WHAT YOU NEED TO DO: Once the line containing "grey carton: 3 -> 2" is located in the records below, repeat it and all lines that follow it exactly, leaving out any picture.

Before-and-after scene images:
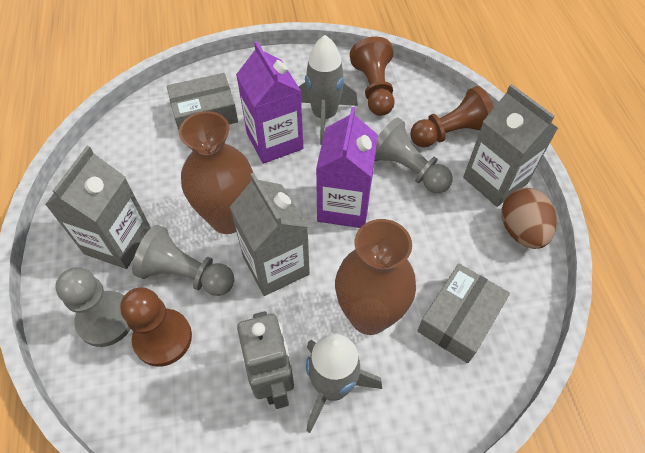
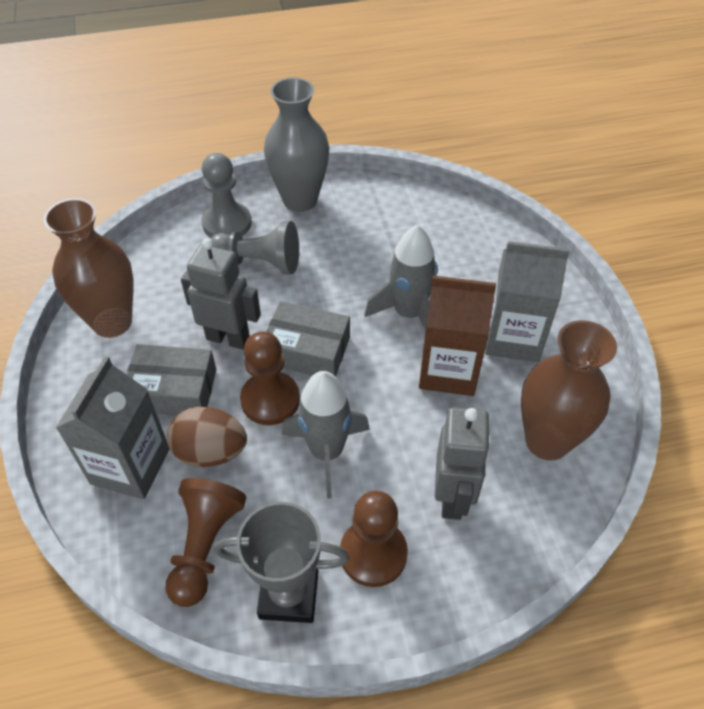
brown carton: 0 -> 1
grey carton: 3 -> 2
grey pawn: 3 -> 2
grey robot: 1 -> 2
grey trophy: 0 -> 1
grey vase: 0 -> 1
purple carton: 2 -> 0

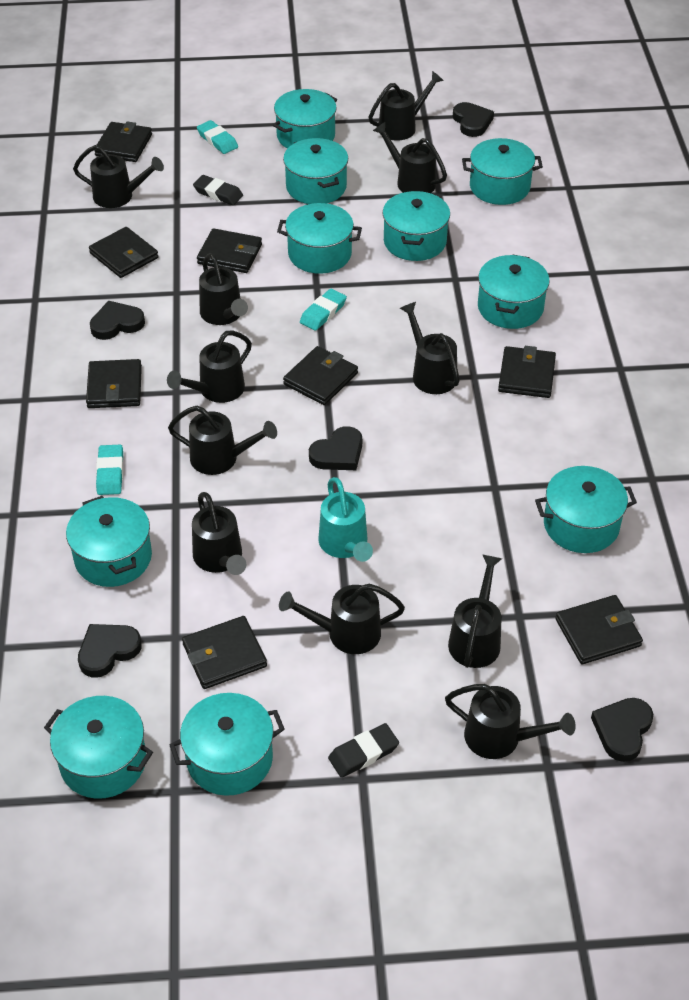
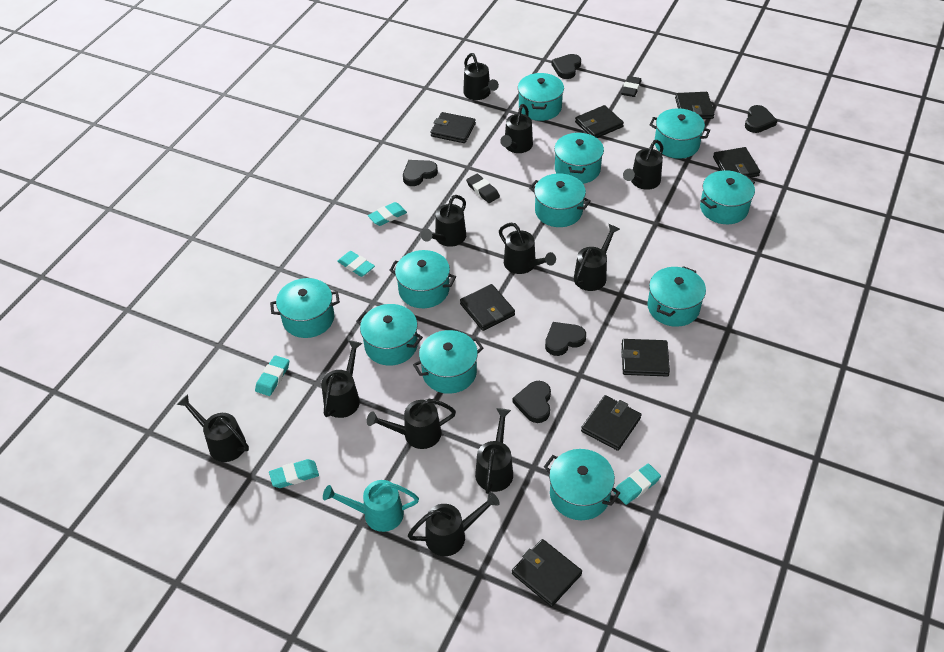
turquoise eraser: 3 -> 5
turquoise pot: 10 -> 11

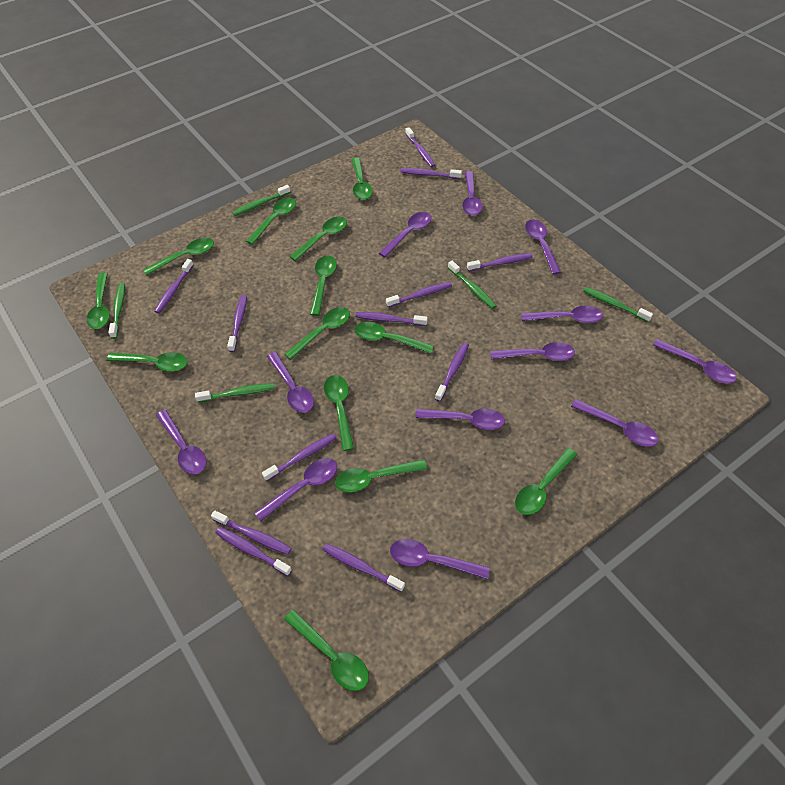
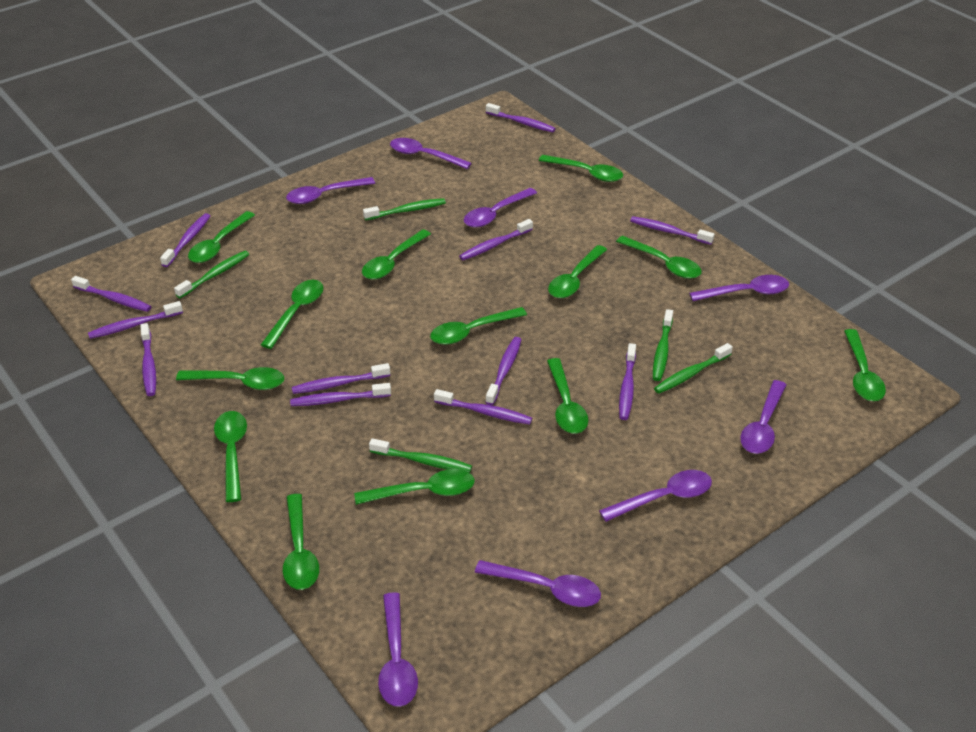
purple spoon: 12 -> 8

EXERCISE RESULT:
grey carton: 3 -> 2
grey pawn: 3 -> 2
grey robot: 1 -> 2
grey trophy: 0 -> 1
grey vase: 0 -> 1
purple carton: 2 -> 0

turquoise eraser: 3 -> 5
turquoise pot: 10 -> 11

purple spoon: 12 -> 8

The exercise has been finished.